● **Task statement**:
Once the line with "R2: 3.3k (5V, n6) -> 100k (5V, n6)" is found, write it out along with each later line exactly, through the end of the entries, skipping every picture.

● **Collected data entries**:
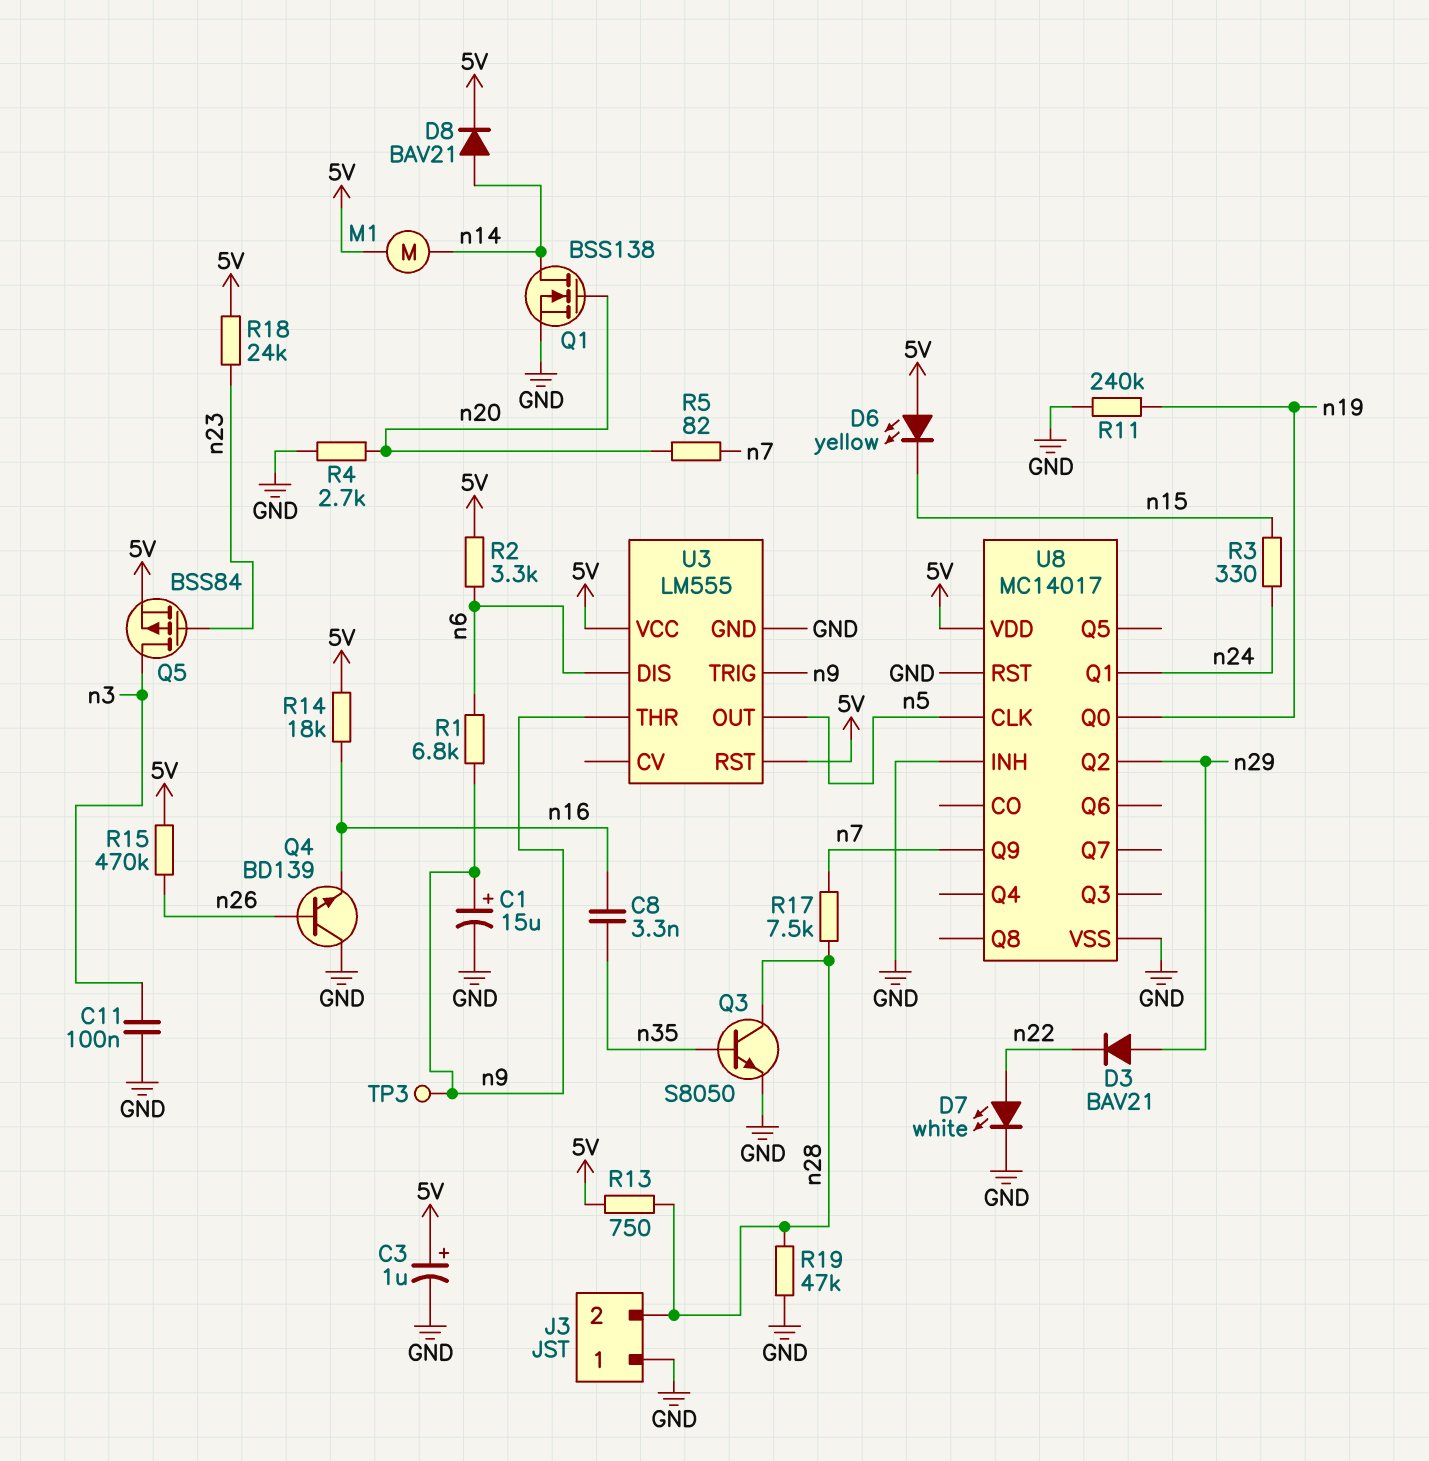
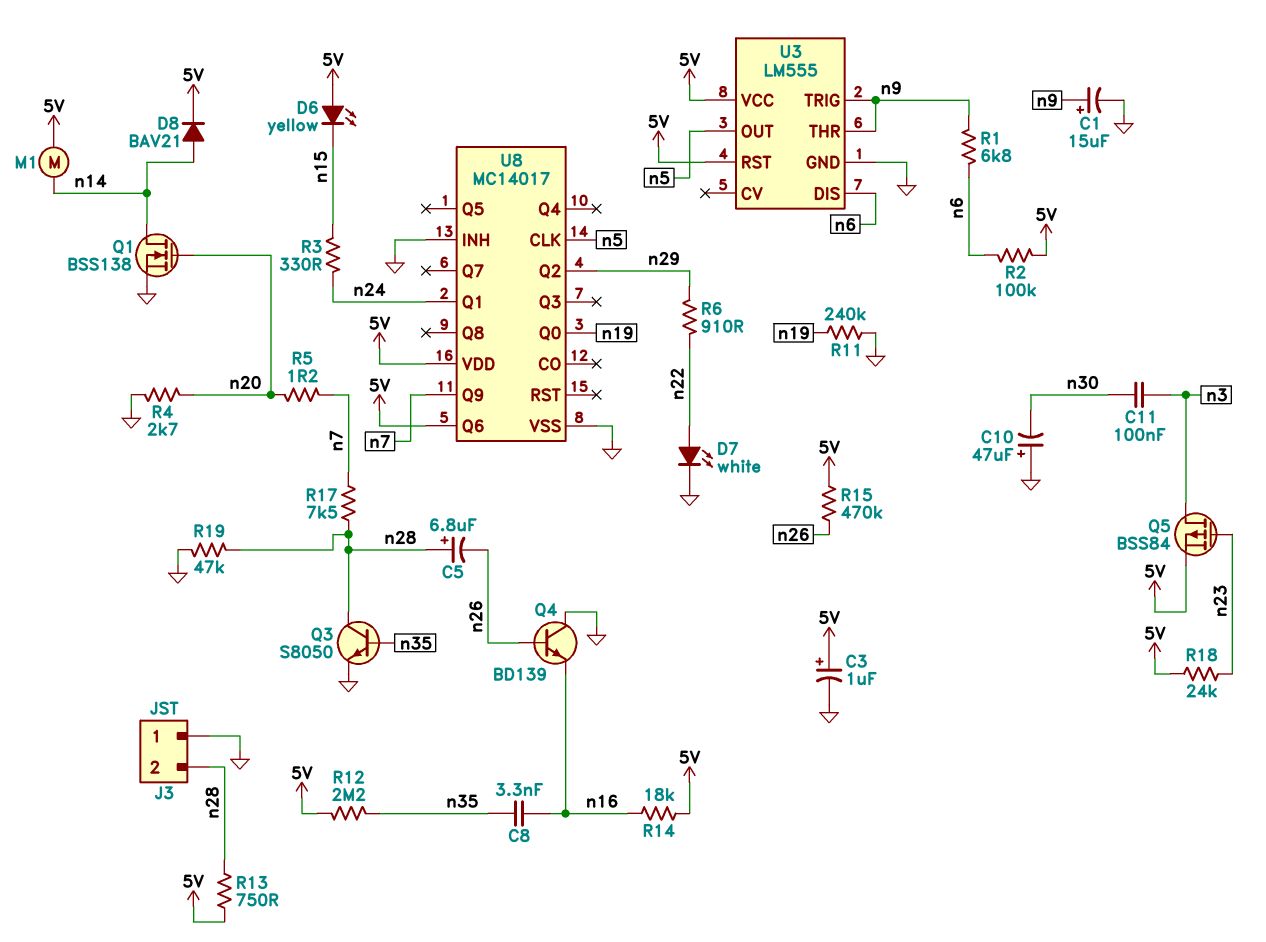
C5: none -> 6.8uF (plus n28, minus n26)
C10: none -> 47uF (plus GND, minus n30)
C11: 100nF (GND, n3) -> 100nF (n3, n30)
D3: diode BAV21 (A n29, K n22) -> none
R2: 3.3k (5V, n6) -> 100k (5V, n6)
R5: 82 (n7, n20) -> 1.2 (n7, n20)
R6: none -> 910 (n22, n29)
R12: none -> 2.2M (5V, n35)
TP3: test point (n9) -> none
U8 pin Q6: none -> 5V
U8 pin RST: GND -> none

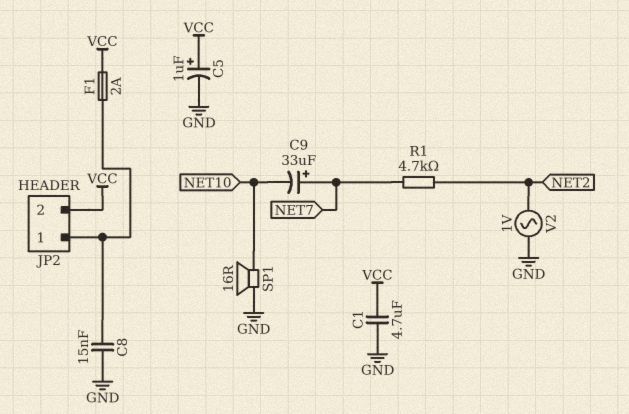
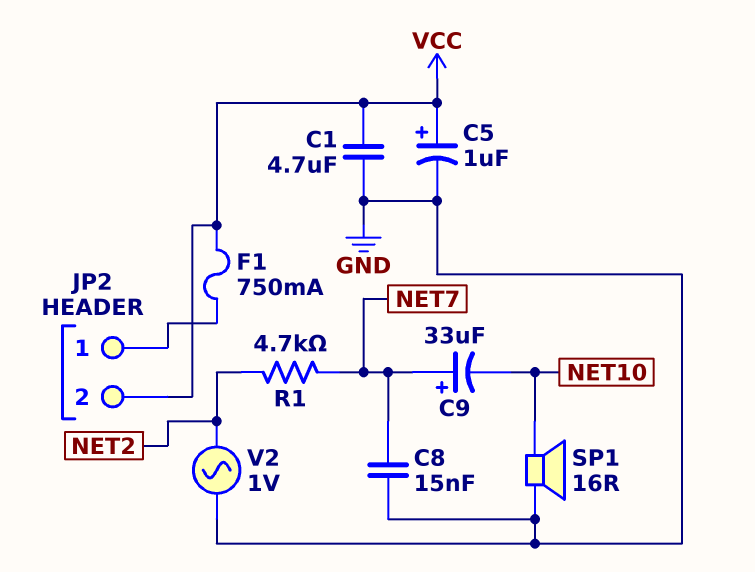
C8: 15nF (GND, JP2/1) -> 15nF (GND, NET7)
F1: 2A (JP2/1, VCC) -> 750mA (JP2/1, VCC)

● **Solution for this problem**:
R2: 3.3k (5V, n6) -> 100k (5V, n6)
R5: 82 (n7, n20) -> 1.2 (n7, n20)
R6: none -> 910 (n22, n29)
R12: none -> 2.2M (5V, n35)
TP3: test point (n9) -> none
U8 pin Q6: none -> 5V
U8 pin RST: GND -> none

C8: 15nF (GND, JP2/1) -> 15nF (GND, NET7)
F1: 2A (JP2/1, VCC) -> 750mA (JP2/1, VCC)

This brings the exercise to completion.